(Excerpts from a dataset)

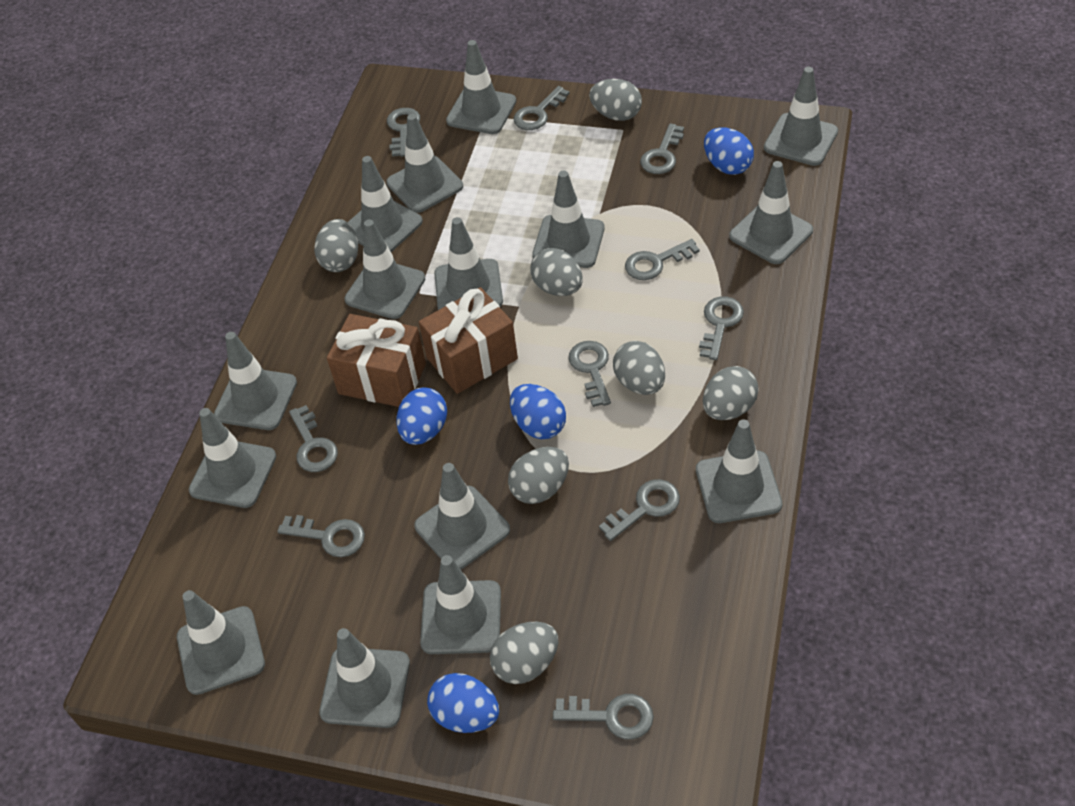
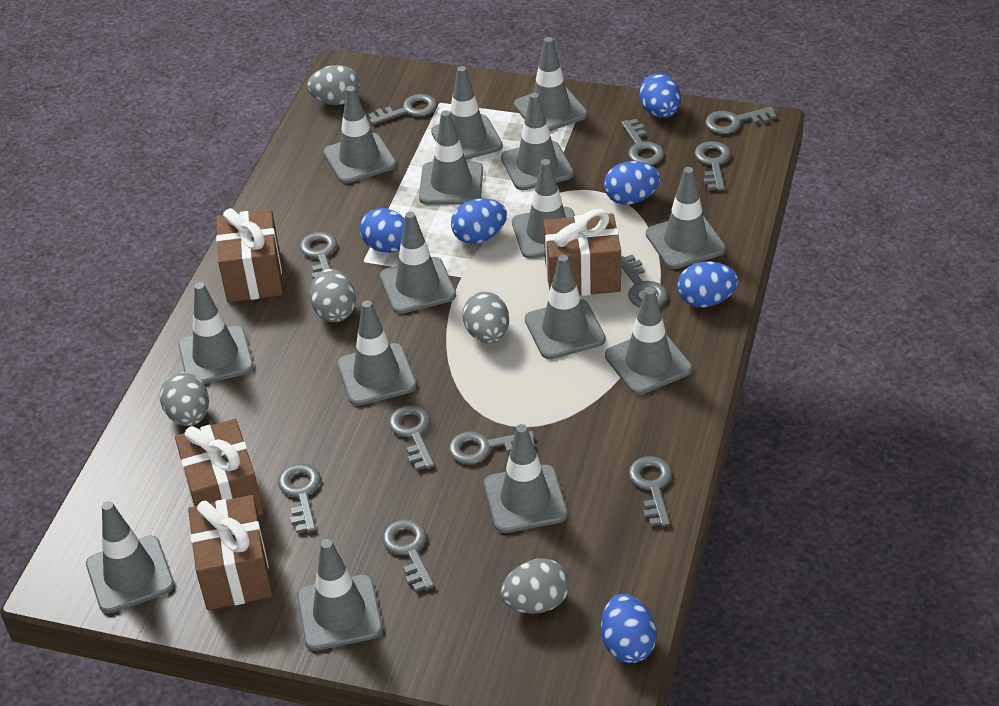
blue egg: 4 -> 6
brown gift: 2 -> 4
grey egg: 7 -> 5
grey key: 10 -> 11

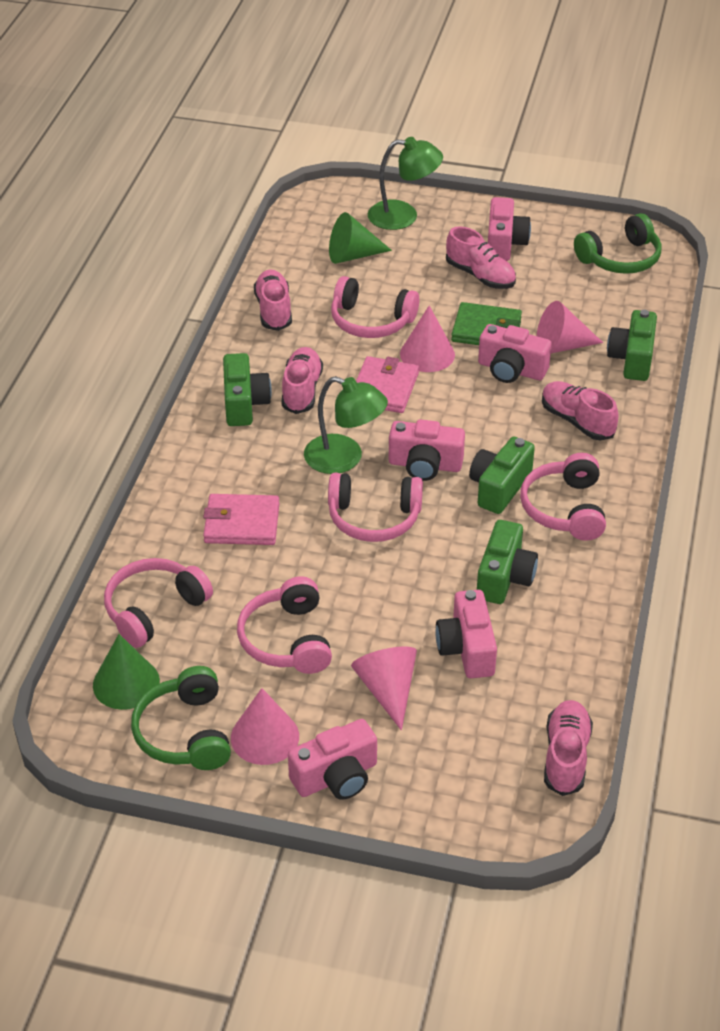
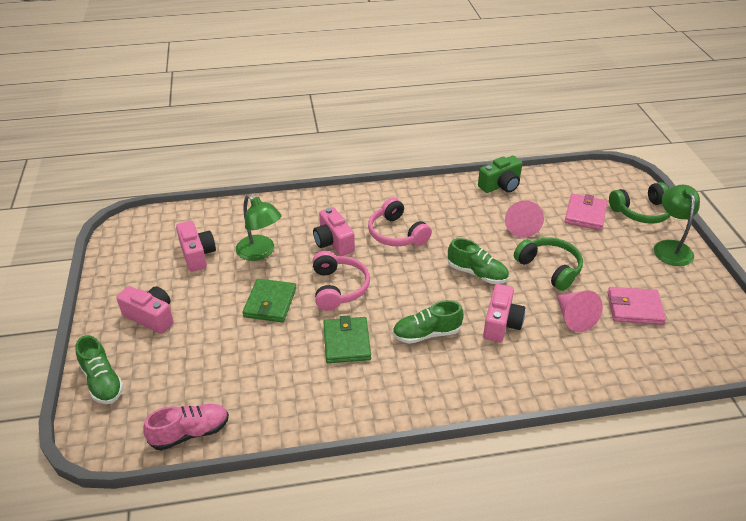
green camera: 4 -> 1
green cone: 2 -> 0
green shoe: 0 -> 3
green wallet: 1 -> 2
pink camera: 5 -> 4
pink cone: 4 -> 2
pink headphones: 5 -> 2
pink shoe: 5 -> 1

(EXERCISE PROMPT): Each line above is to be repeated exactly as written; no picture is carried over.

(OUTPUT BELOW):
blue egg: 4 -> 6
brown gift: 2 -> 4
grey egg: 7 -> 5
grey key: 10 -> 11

green camera: 4 -> 1
green cone: 2 -> 0
green shoe: 0 -> 3
green wallet: 1 -> 2
pink camera: 5 -> 4
pink cone: 4 -> 2
pink headphones: 5 -> 2
pink shoe: 5 -> 1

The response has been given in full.